Records excerpted from a collection
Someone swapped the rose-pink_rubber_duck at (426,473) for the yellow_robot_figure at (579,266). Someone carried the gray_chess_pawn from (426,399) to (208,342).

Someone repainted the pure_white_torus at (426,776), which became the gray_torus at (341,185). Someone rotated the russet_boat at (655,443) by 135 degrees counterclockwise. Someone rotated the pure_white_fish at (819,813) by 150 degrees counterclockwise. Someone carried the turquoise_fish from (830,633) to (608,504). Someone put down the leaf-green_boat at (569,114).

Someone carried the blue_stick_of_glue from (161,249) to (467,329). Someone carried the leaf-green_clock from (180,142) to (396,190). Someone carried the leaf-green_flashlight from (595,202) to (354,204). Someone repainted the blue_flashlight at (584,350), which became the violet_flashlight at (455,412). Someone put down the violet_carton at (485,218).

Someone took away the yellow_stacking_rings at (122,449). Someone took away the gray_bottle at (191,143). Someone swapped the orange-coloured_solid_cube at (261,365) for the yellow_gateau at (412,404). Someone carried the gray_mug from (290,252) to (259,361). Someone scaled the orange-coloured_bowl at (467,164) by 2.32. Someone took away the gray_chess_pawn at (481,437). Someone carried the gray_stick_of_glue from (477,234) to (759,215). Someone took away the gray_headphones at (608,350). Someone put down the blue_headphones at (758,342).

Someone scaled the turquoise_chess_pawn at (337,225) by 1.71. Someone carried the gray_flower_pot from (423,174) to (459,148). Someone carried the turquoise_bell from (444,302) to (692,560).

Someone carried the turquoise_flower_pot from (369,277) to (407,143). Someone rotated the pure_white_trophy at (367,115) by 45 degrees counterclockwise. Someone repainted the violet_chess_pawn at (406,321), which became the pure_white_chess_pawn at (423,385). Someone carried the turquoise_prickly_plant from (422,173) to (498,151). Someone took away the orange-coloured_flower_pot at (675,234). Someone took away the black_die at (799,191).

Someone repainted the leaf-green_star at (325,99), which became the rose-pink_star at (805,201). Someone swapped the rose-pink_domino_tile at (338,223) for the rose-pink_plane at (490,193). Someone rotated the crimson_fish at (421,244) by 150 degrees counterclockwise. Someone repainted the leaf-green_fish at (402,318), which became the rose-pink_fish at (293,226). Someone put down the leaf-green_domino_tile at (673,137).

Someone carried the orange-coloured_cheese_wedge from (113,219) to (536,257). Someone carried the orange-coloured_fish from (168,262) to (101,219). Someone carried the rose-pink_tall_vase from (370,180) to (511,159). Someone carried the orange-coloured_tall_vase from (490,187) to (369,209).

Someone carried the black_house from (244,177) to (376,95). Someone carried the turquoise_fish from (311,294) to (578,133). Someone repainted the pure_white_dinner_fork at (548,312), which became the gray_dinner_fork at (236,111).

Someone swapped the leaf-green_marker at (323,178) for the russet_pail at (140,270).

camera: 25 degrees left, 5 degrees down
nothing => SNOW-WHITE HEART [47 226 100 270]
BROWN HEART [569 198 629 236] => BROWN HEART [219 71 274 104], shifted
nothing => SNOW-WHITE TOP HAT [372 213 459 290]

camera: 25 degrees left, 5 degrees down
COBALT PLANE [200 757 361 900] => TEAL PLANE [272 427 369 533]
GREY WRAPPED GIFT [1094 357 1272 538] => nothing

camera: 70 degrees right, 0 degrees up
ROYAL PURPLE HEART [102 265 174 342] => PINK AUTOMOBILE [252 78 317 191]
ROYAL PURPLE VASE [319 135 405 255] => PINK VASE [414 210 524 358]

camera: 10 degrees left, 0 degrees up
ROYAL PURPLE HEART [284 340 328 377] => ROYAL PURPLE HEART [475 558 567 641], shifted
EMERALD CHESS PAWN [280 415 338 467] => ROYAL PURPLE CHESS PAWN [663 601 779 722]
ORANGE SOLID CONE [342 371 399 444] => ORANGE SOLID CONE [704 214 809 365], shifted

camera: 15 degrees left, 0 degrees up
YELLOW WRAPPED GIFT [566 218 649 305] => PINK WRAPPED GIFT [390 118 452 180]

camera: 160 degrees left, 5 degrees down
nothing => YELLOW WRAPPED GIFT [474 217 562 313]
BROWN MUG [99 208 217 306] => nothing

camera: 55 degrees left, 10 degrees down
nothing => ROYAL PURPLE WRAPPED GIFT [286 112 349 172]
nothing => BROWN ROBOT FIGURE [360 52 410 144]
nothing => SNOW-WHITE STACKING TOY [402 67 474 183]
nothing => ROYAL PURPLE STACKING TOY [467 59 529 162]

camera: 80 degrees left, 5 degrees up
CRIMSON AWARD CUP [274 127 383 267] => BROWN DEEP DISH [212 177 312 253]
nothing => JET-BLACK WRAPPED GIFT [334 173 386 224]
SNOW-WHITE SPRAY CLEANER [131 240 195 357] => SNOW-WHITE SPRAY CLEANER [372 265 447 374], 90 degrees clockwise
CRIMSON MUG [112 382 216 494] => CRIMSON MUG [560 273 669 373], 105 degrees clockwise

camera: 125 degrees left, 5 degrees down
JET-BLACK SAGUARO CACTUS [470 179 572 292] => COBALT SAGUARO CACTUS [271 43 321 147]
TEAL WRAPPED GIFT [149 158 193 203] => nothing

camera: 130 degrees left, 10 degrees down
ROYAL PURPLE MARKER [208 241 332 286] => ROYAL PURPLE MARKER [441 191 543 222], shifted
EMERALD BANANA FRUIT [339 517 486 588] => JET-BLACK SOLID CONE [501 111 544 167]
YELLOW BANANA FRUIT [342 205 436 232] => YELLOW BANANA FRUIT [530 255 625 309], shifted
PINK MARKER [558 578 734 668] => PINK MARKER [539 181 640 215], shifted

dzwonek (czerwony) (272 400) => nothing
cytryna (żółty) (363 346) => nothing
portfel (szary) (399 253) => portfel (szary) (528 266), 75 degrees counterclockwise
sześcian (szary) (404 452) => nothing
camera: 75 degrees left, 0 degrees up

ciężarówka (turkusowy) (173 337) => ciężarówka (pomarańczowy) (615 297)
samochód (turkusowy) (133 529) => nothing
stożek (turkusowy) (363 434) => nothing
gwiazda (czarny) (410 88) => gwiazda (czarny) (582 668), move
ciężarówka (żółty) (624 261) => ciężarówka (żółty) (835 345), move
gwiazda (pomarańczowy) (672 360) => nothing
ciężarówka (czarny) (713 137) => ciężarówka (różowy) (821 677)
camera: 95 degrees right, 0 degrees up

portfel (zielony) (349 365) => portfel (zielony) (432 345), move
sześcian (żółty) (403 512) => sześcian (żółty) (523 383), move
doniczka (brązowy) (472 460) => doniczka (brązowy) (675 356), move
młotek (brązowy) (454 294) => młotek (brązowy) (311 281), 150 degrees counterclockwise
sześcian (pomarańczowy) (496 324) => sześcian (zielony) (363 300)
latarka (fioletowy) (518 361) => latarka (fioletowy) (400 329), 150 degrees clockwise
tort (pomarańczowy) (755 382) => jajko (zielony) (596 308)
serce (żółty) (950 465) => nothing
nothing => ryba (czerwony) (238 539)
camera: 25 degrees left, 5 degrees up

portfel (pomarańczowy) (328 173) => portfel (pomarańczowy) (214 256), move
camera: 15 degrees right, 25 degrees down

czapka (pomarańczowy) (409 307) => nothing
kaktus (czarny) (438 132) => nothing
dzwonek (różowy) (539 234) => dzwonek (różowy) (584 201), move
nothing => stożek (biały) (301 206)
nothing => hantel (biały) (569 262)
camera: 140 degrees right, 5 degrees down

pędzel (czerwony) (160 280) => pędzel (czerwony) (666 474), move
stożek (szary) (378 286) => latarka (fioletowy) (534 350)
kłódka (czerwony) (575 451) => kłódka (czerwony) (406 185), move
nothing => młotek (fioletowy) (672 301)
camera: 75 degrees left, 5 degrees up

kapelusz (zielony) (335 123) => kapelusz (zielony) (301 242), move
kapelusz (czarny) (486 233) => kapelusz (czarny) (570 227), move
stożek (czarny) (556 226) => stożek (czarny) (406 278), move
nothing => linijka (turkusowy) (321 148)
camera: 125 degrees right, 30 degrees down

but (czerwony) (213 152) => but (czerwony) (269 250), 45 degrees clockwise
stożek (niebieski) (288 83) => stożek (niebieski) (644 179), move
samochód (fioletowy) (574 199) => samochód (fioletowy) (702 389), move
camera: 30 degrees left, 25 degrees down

**What to produce:** Go through the data and gather every line that holds "zielony".

**Output below:**
portfel (zielony) (349 365) => portfel (zielony) (432 345), move
sześcian (pomarańczowy) (496 324) => sześcian (zielony) (363 300)
tort (pomarańczowy) (755 382) => jajko (zielony) (596 308)
kapelusz (zielony) (335 123) => kapelusz (zielony) (301 242), move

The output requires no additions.